**TASK OBJECTIVE**
Each entry below must be repeated exactly. Leave the pictures out of it.

=== INFORMATION SUPPLIED ===

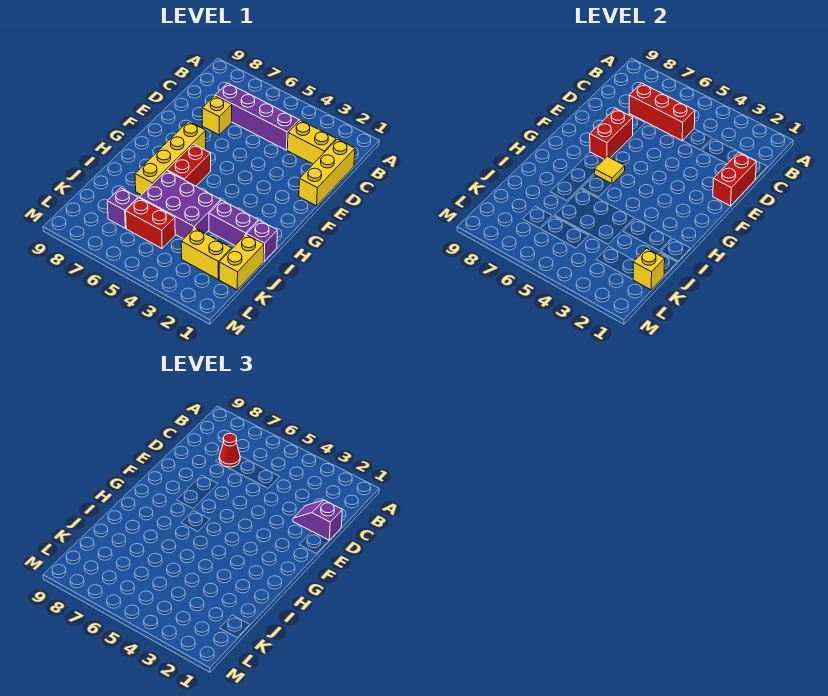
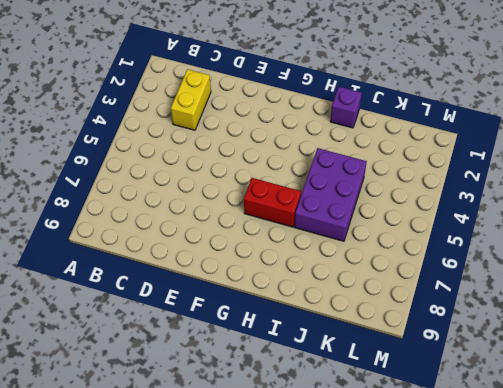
none -> yellow brick C1:E1 level 1
none -> purple brick C4:C7 level 1
none -> yellow brick D7 level 1

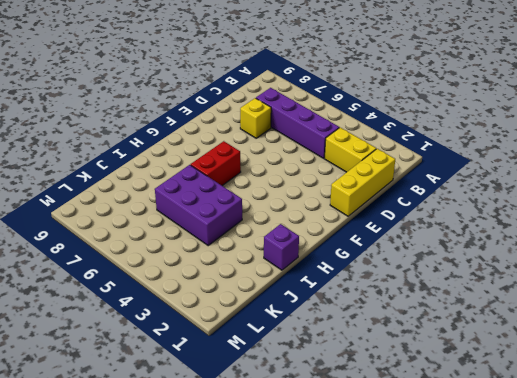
none -> yellow brick F7:I7 level 1
none -> purple brick I2:I3 level 1
none -> yellow brick J1:K1 level 1

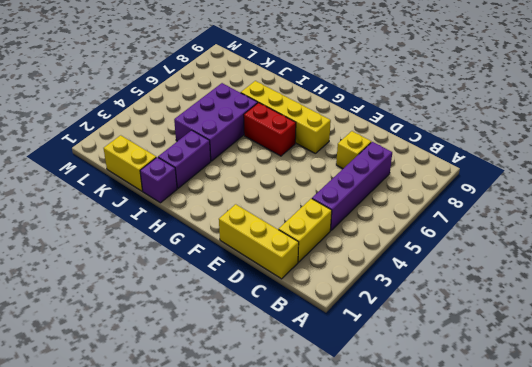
none -> yellow brick K2:K3 level 1
none -> red brick K5:K6 level 1
none -> purple brick K7 level 1

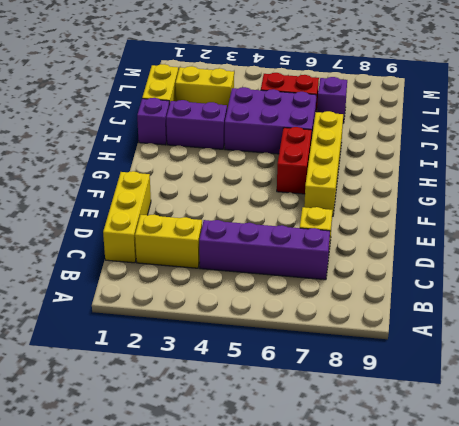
none -> red brick C5:C7 level 2
none -> red brick D1:E1 level 2
none -> red brick E7:F7 level 2

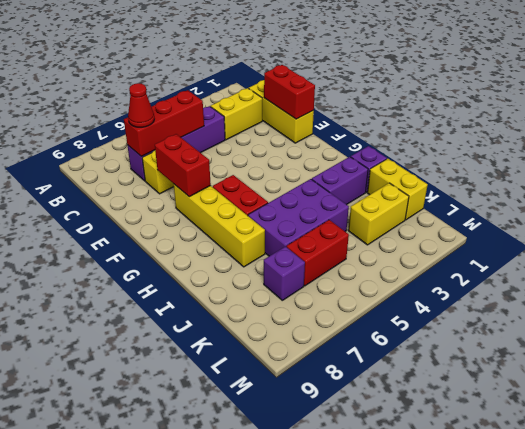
none -> yellow tile G6 level 2
none -> yellow brick K1 level 2
none -> purple slope D1:D2 level 3 top 1

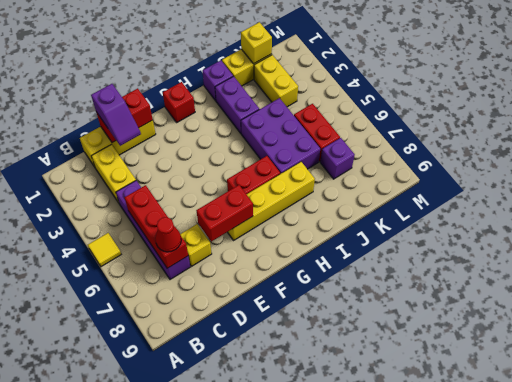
yellow tile A5 level 1 -> yellow tile G6 level 2
red brick G1 level 1 -> none

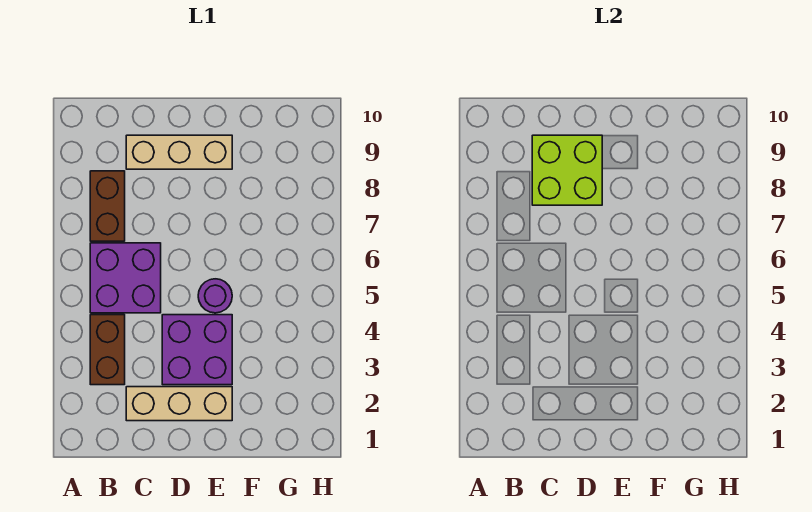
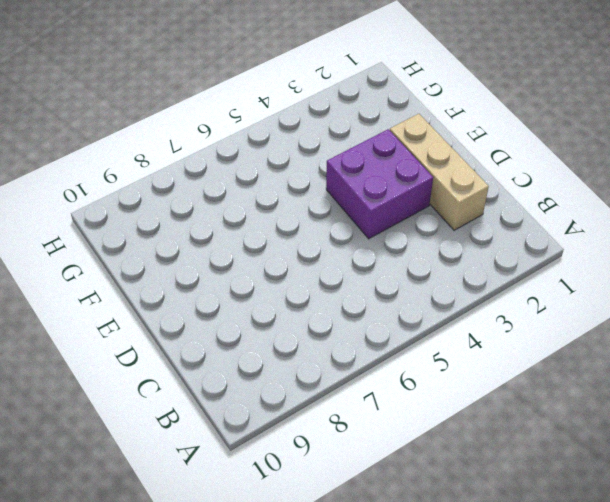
none -> brown brick B3:B4 level 1
none -> purple brick B5:C6 level 1

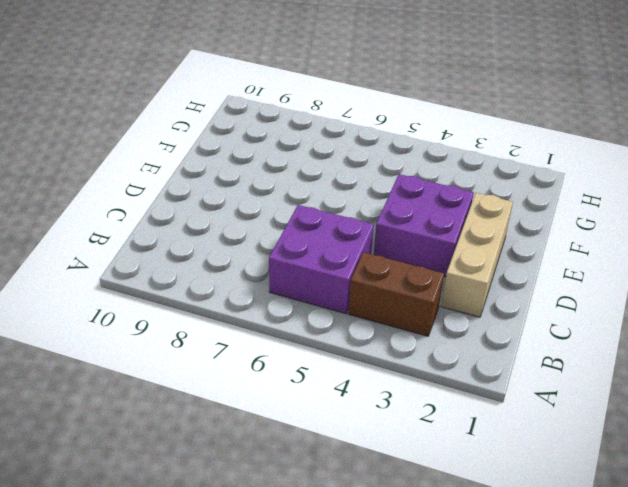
none -> brown brick B7:B8 level 1
none -> tan brick C9:E9 level 1

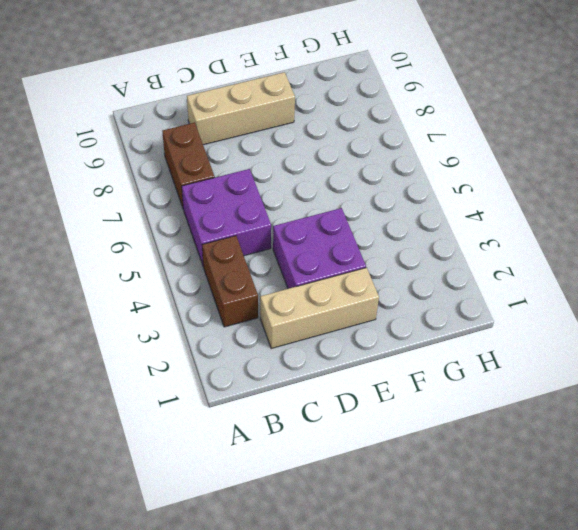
none -> purple round brick E5 level 1
none -> lime brick C8:D9 level 2

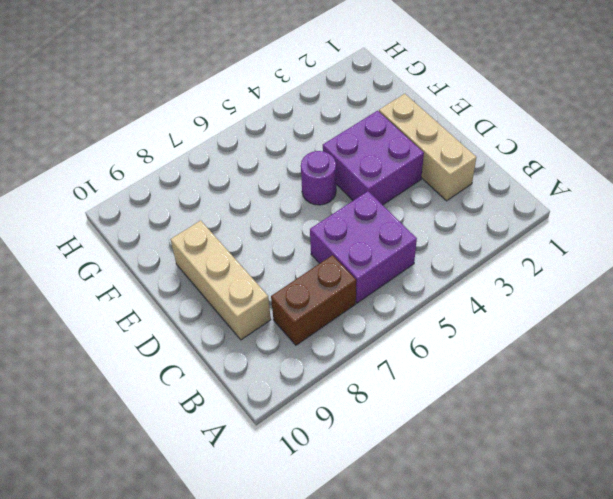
none -> brown brick B3:B4 level 1
none -> lime brick C8:D9 level 2

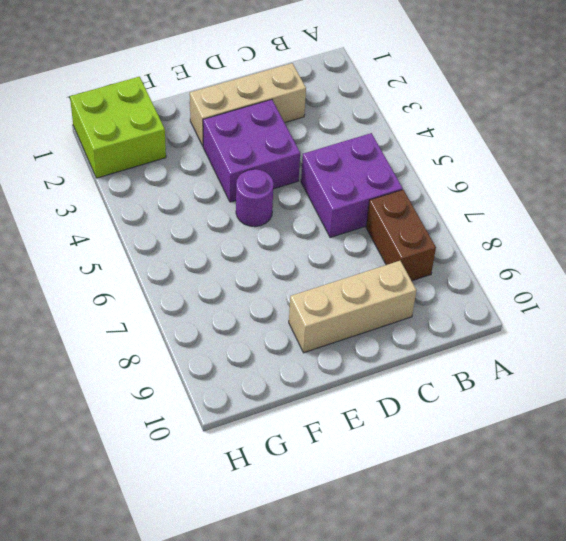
lime brick G1:H2 level 1 -> lime brick C8:D9 level 2
none -> brown brick B3:B4 level 1

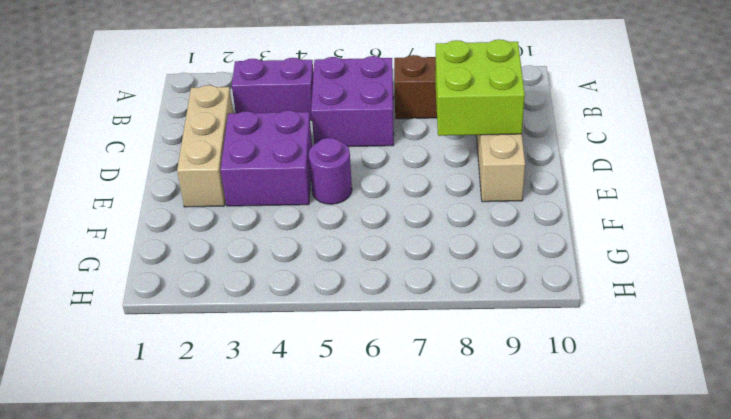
purple brick B3:B4 level 1 -> brown brick B3:B4 level 1

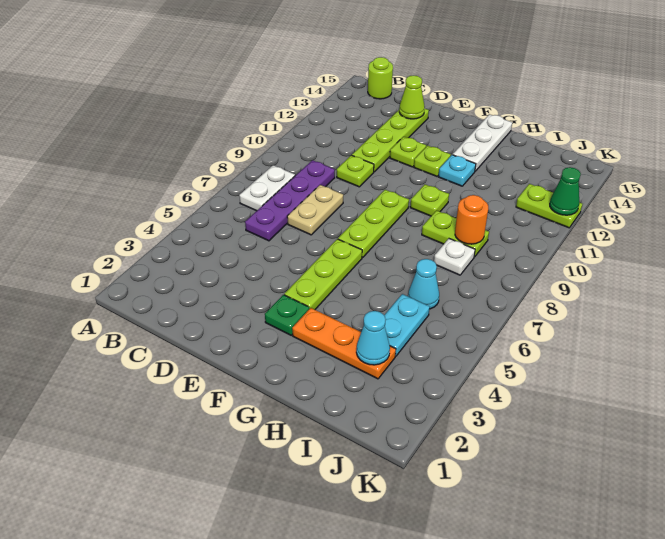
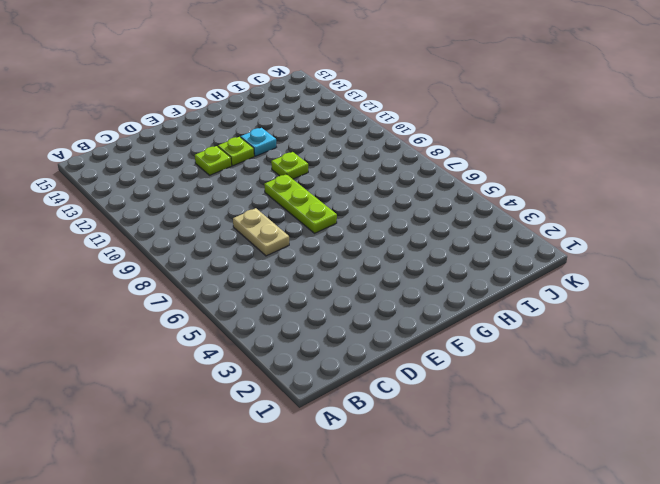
none -> white plate B7:B8 level 1
none -> lime round brick B15 level 1
none -> purple plate C6:C9 level 1

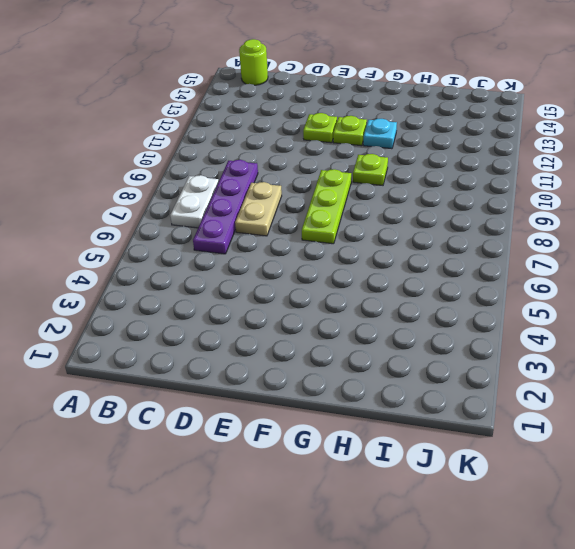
none -> lime plate D10 level 1
none -> lime plate D11:D14 level 1
none -> green plate F3 level 1

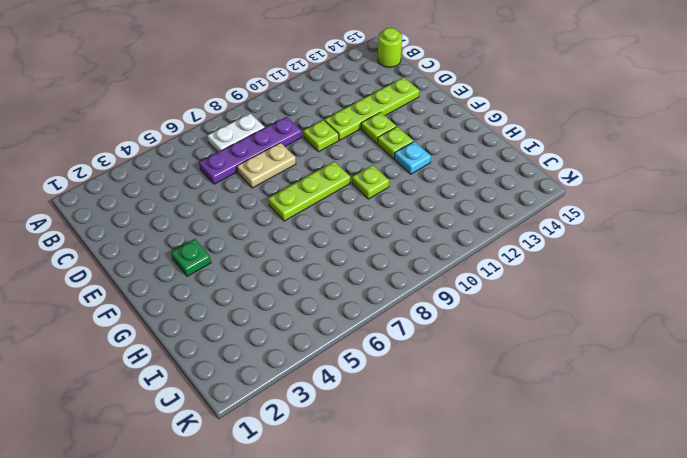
none -> lime plate F4:F6 level 1
none -> orange plate G3:I3 level 1
none -> white plate G13:G15 level 1

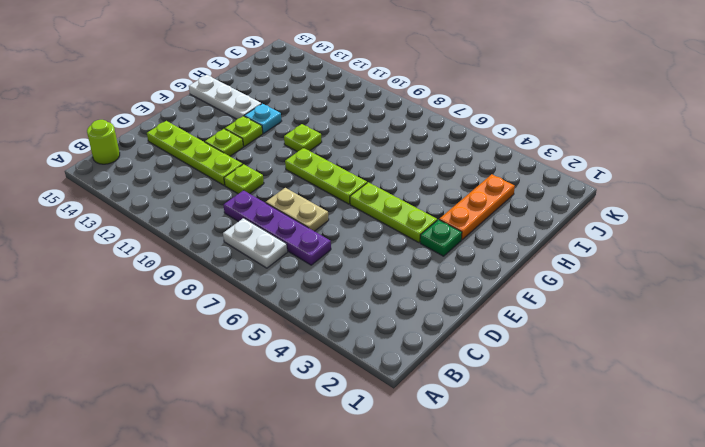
none -> lime plate H9:I9 level 1
none -> cyan plate I4:I5 level 1
none -> cyan cone I6 level 1

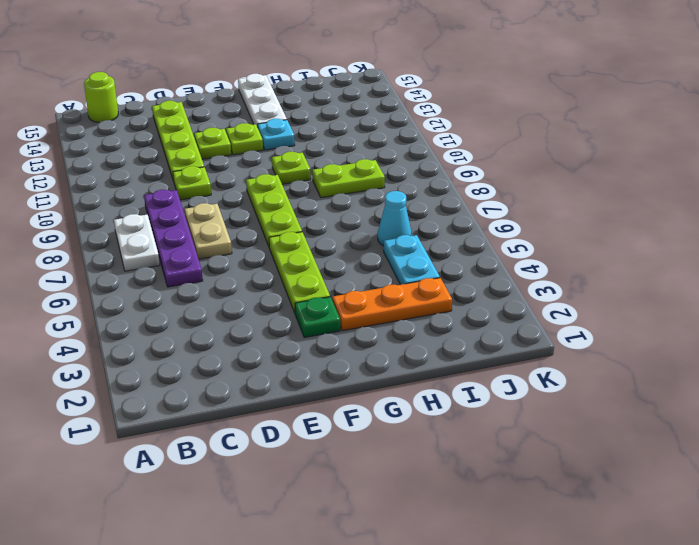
none -> white plate I8 level 1
none -> lime plate J12:K12 level 1
none -> lime cone D14 level 2

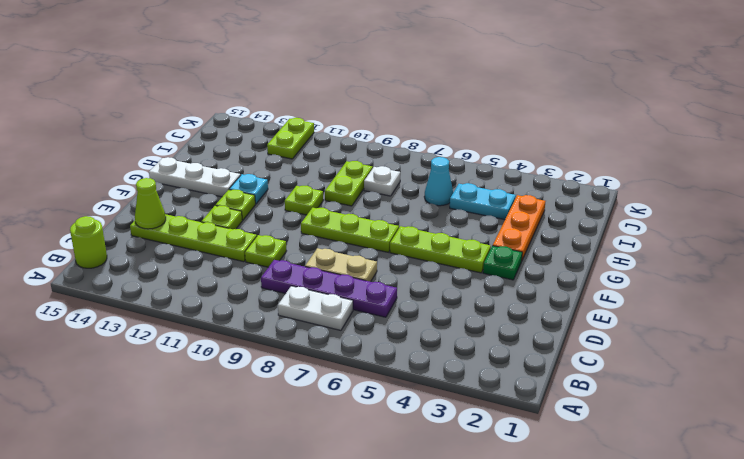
none -> cyan cone I3 level 2
none -> orange round brick I9 level 2
none -> green cone K12 level 2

===

**EXPECTED OUTPUT**
none -> yellow brick C1:E1 level 1
none -> purple brick C4:C7 level 1
none -> yellow brick D7 level 1

none -> yellow brick F7:I7 level 1
none -> purple brick I2:I3 level 1
none -> yellow brick J1:K1 level 1

none -> yellow brick K2:K3 level 1
none -> red brick K5:K6 level 1
none -> purple brick K7 level 1

none -> red brick C5:C7 level 2
none -> red brick D1:E1 level 2
none -> red brick E7:F7 level 2

none -> yellow tile G6 level 2
none -> yellow brick K1 level 2
none -> purple slope D1:D2 level 3 top 1

yellow tile A5 level 1 -> yellow tile G6 level 2
red brick G1 level 1 -> none

none -> brown brick B3:B4 level 1
none -> purple brick B5:C6 level 1

none -> brown brick B7:B8 level 1
none -> tan brick C9:E9 level 1

none -> purple round brick E5 level 1
none -> lime brick C8:D9 level 2

none -> brown brick B3:B4 level 1
none -> lime brick C8:D9 level 2

lime brick G1:H2 level 1 -> lime brick C8:D9 level 2
none -> brown brick B3:B4 level 1

purple brick B3:B4 level 1 -> brown brick B3:B4 level 1

none -> white plate B7:B8 level 1
none -> lime round brick B15 level 1
none -> purple plate C6:C9 level 1

none -> lime plate D10 level 1
none -> lime plate D11:D14 level 1
none -> green plate F3 level 1

none -> lime plate F4:F6 level 1
none -> orange plate G3:I3 level 1
none -> white plate G13:G15 level 1

none -> lime plate H9:I9 level 1
none -> cyan plate I4:I5 level 1
none -> cyan cone I6 level 1

none -> white plate I8 level 1
none -> lime plate J12:K12 level 1
none -> lime cone D14 level 2

none -> cyan cone I3 level 2
none -> orange round brick I9 level 2
none -> green cone K12 level 2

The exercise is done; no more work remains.